(Data for review begins)

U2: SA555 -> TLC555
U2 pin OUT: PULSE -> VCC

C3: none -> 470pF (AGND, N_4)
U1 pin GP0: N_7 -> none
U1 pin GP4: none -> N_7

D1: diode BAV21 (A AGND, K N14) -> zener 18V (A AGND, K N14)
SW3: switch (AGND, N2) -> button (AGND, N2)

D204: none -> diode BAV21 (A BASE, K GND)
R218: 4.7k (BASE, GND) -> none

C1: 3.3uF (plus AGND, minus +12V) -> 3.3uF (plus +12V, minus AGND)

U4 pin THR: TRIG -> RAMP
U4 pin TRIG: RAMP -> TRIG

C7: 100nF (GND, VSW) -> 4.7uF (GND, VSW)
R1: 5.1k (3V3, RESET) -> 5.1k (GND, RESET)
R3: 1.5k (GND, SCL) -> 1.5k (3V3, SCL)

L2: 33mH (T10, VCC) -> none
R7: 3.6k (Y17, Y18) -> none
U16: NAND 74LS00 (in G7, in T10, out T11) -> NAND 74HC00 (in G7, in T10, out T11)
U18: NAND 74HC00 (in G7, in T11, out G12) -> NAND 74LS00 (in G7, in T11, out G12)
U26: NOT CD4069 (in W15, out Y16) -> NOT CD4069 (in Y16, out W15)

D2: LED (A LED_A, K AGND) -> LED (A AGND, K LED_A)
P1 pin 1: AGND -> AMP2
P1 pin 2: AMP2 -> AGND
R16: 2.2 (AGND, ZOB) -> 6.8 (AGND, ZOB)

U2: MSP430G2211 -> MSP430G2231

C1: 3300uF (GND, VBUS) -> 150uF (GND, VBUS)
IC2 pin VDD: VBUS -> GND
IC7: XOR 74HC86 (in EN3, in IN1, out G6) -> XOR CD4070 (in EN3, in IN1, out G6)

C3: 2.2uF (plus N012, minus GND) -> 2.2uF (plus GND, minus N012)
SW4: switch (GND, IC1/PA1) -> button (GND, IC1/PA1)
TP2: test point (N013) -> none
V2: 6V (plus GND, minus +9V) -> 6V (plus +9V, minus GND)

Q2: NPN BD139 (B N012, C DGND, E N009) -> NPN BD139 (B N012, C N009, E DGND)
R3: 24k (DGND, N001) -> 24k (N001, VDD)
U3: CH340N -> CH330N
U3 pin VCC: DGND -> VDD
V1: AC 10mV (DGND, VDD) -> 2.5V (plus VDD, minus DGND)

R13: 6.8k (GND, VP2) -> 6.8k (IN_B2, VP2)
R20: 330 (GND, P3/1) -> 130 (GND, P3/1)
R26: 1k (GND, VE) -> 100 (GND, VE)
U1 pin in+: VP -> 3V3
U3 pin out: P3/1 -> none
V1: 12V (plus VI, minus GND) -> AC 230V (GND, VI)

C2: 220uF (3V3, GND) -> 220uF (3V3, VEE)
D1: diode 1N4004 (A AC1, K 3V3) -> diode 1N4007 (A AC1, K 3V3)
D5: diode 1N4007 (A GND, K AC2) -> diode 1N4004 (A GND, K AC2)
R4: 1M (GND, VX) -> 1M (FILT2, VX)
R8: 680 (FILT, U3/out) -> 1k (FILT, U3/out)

(Data for review ends)

* _Problem_
Each entry above must be set down again without alteration.

* _Result_
U2: SA555 -> TLC555
U2 pin OUT: PULSE -> VCC

C3: none -> 470pF (AGND, N_4)
U1 pin GP0: N_7 -> none
U1 pin GP4: none -> N_7

D1: diode BAV21 (A AGND, K N14) -> zener 18V (A AGND, K N14)
SW3: switch (AGND, N2) -> button (AGND, N2)

D204: none -> diode BAV21 (A BASE, K GND)
R218: 4.7k (BASE, GND) -> none

C1: 3.3uF (plus AGND, minus +12V) -> 3.3uF (plus +12V, minus AGND)

U4 pin THR: TRIG -> RAMP
U4 pin TRIG: RAMP -> TRIG

C7: 100nF (GND, VSW) -> 4.7uF (GND, VSW)
R1: 5.1k (3V3, RESET) -> 5.1k (GND, RESET)
R3: 1.5k (GND, SCL) -> 1.5k (3V3, SCL)

L2: 33mH (T10, VCC) -> none
R7: 3.6k (Y17, Y18) -> none
U16: NAND 74LS00 (in G7, in T10, out T11) -> NAND 74HC00 (in G7, in T10, out T11)
U18: NAND 74HC00 (in G7, in T11, out G12) -> NAND 74LS00 (in G7, in T11, out G12)
U26: NOT CD4069 (in W15, out Y16) -> NOT CD4069 (in Y16, out W15)

D2: LED (A LED_A, K AGND) -> LED (A AGND, K LED_A)
P1 pin 1: AGND -> AMP2
P1 pin 2: AMP2 -> AGND
R16: 2.2 (AGND, ZOB) -> 6.8 (AGND, ZOB)

U2: MSP430G2211 -> MSP430G2231

C1: 3300uF (GND, VBUS) -> 150uF (GND, VBUS)
IC2 pin VDD: VBUS -> GND
IC7: XOR 74HC86 (in EN3, in IN1, out G6) -> XOR CD4070 (in EN3, in IN1, out G6)

C3: 2.2uF (plus N012, minus GND) -> 2.2uF (plus GND, minus N012)
SW4: switch (GND, IC1/PA1) -> button (GND, IC1/PA1)
TP2: test point (N013) -> none
V2: 6V (plus GND, minus +9V) -> 6V (plus +9V, minus GND)

Q2: NPN BD139 (B N012, C DGND, E N009) -> NPN BD139 (B N012, C N009, E DGND)
R3: 24k (DGND, N001) -> 24k (N001, VDD)
U3: CH340N -> CH330N
U3 pin VCC: DGND -> VDD
V1: AC 10mV (DGND, VDD) -> 2.5V (plus VDD, minus DGND)

R13: 6.8k (GND, VP2) -> 6.8k (IN_B2, VP2)
R20: 330 (GND, P3/1) -> 130 (GND, P3/1)
R26: 1k (GND, VE) -> 100 (GND, VE)
U1 pin in+: VP -> 3V3
U3 pin out: P3/1 -> none
V1: 12V (plus VI, minus GND) -> AC 230V (GND, VI)

C2: 220uF (3V3, GND) -> 220uF (3V3, VEE)
D1: diode 1N4004 (A AC1, K 3V3) -> diode 1N4007 (A AC1, K 3V3)
D5: diode 1N4007 (A GND, K AC2) -> diode 1N4004 (A GND, K AC2)
R4: 1M (GND, VX) -> 1M (FILT2, VX)
R8: 680 (FILT, U3/out) -> 1k (FILT, U3/out)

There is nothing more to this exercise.